Problem statement:
Copy every entry below exactly as it appears, leaving out the images.

Layout difference data:
===============

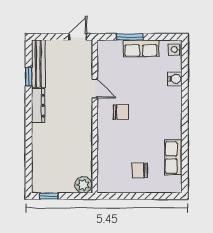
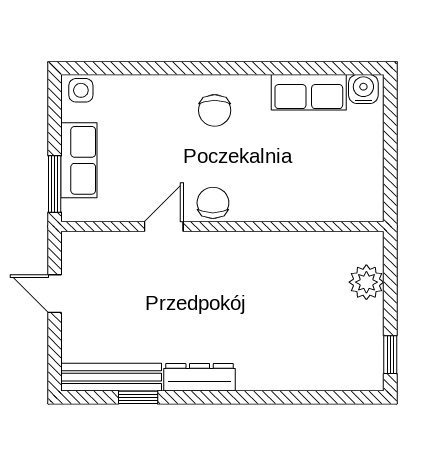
water cooler: (175, 79) -> (363, 89), moved
door: (95, 89) -> (164, 227), moved
wall: (95, 117) -> (222, 227), moved
chair: (140, 170) -> (215, 110), moved

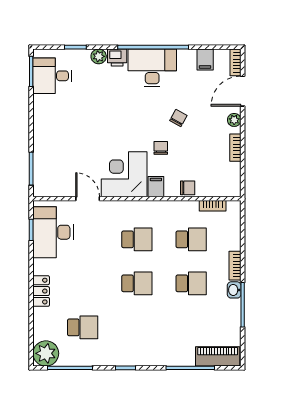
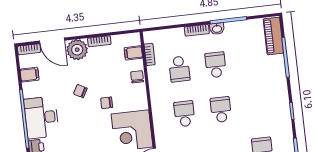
plant: (234, 120) -> (77, 50), width x1.88, depth x1.88
filing cabinet: (156, 187) -> (133, 53), moved
school desk: (191, 239) -> (179, 69), turned 180

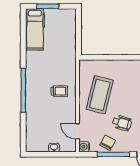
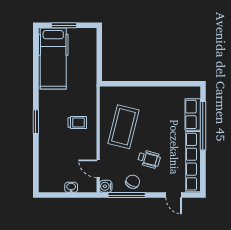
hospital bed: (35, 29) -> (53, 59), width x1.37, depth x1.29
window: (23, 90) -> (36, 122), width x0.47
window: (113, 154) -> (127, 195), moved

===============

Exercise solution:
water cooler: (175, 79) -> (363, 89), moved
door: (95, 89) -> (164, 227), moved
wall: (95, 117) -> (222, 227), moved
chair: (140, 170) -> (215, 110), moved

plant: (234, 120) -> (77, 50), width x1.88, depth x1.88
filing cabinet: (156, 187) -> (133, 53), moved
school desk: (191, 239) -> (179, 69), turned 180

hospital bed: (35, 29) -> (53, 59), width x1.37, depth x1.29
window: (23, 90) -> (36, 122), width x0.47
window: (113, 154) -> (127, 195), moved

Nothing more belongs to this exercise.